» Directions for this task
An exact copy of the data is needed, one that excludes all pictures.

------

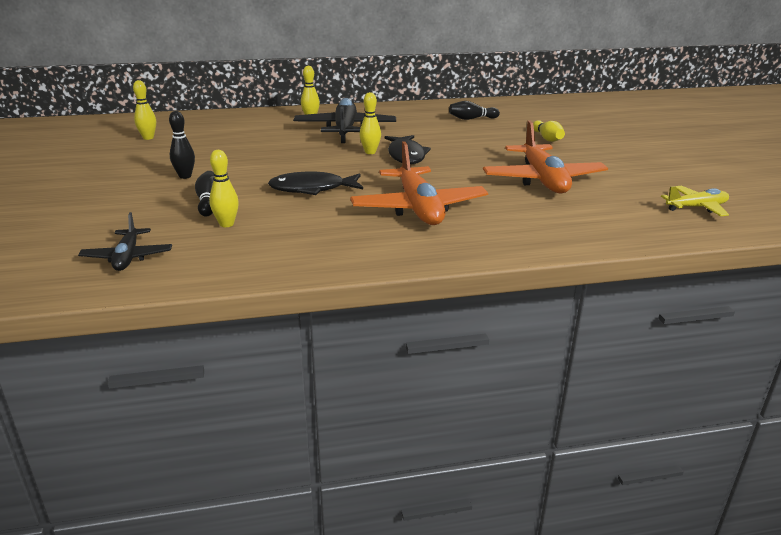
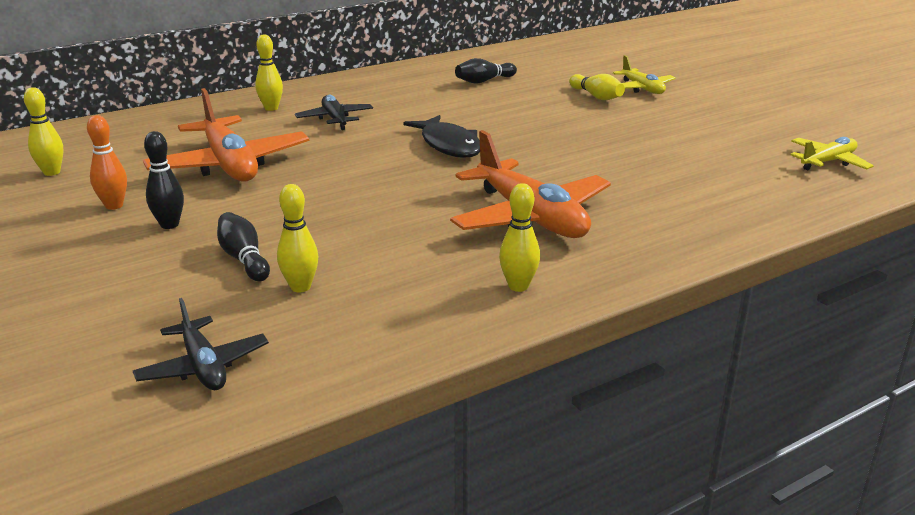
camera: 20 degrees left, 0 degrees up
(164, 161) = (114, 206): none -> orange bowling pin
(312, 189) = (370, 213): black fish -> none
(345, 130) = (335, 119): black plane -> black plane, size x0.55
(370, 152) = (398, 147): yellow bowling pin -> yellow bowling pin (518, 286)
(543, 180) = (640, 154): orange plane -> orange plane (229, 165)
(589, 137) = (642, 89): none -> yellow plane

------

» Solution
camera: 20 degrees left, 0 degrees up
(164, 161) = (114, 206): none -> orange bowling pin
(312, 189) = (370, 213): black fish -> none
(345, 130) = (335, 119): black plane -> black plane, size x0.55
(370, 152) = (398, 147): yellow bowling pin -> yellow bowling pin (518, 286)
(543, 180) = (640, 154): orange plane -> orange plane (229, 165)
(589, 137) = (642, 89): none -> yellow plane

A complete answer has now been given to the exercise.